**Exercise requirements:** Please work out how many lines below contain the word "blue", and reply with only that number.

**Study material:**

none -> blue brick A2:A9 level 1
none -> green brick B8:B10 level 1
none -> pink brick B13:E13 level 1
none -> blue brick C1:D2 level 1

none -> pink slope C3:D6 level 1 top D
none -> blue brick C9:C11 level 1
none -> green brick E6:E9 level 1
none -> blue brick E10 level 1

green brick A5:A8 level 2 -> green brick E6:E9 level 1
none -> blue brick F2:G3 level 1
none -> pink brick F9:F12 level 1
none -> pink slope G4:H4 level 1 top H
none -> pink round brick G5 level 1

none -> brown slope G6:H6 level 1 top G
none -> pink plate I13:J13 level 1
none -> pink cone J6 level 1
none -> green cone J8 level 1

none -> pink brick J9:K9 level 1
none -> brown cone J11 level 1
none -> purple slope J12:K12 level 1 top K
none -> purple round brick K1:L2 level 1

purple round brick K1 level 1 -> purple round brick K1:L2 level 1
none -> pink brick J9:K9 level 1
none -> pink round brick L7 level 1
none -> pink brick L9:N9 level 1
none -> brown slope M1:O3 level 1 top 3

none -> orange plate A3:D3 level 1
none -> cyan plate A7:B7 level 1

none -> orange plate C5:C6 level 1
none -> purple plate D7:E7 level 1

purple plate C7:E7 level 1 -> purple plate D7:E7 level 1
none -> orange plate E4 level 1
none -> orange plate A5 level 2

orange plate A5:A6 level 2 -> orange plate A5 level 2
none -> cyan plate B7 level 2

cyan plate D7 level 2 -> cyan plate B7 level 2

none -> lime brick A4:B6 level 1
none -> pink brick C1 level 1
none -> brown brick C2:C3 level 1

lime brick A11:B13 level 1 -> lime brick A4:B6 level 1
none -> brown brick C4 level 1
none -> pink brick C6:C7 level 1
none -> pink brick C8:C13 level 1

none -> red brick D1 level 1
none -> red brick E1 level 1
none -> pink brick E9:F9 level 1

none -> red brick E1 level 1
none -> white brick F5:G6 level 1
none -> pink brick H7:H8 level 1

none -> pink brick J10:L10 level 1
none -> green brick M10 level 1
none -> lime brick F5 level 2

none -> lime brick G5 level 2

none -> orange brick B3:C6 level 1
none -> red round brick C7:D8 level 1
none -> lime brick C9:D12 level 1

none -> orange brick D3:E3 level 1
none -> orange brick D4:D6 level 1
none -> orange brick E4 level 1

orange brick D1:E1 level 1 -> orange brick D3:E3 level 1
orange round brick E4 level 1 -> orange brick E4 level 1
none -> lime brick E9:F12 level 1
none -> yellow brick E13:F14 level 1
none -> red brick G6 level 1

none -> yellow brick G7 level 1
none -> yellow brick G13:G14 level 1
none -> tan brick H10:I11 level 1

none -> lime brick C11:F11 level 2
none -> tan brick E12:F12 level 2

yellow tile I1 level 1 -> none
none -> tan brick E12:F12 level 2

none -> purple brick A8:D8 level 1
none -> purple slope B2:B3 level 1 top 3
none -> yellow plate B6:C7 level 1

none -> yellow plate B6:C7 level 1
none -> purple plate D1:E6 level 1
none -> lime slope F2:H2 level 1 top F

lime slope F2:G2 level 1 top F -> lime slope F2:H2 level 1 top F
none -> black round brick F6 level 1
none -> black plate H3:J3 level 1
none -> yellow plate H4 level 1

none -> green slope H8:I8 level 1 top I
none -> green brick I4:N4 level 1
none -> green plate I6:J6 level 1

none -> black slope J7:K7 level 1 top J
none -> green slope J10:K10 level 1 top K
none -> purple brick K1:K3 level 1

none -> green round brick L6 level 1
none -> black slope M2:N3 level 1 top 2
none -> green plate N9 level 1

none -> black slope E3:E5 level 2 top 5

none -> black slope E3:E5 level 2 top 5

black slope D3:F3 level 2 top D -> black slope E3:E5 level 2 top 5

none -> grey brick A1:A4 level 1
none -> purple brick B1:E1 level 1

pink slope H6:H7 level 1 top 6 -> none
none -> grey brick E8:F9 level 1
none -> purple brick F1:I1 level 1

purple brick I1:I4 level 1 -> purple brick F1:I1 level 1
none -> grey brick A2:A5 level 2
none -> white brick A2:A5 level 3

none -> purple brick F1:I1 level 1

**Exercise answer:** 5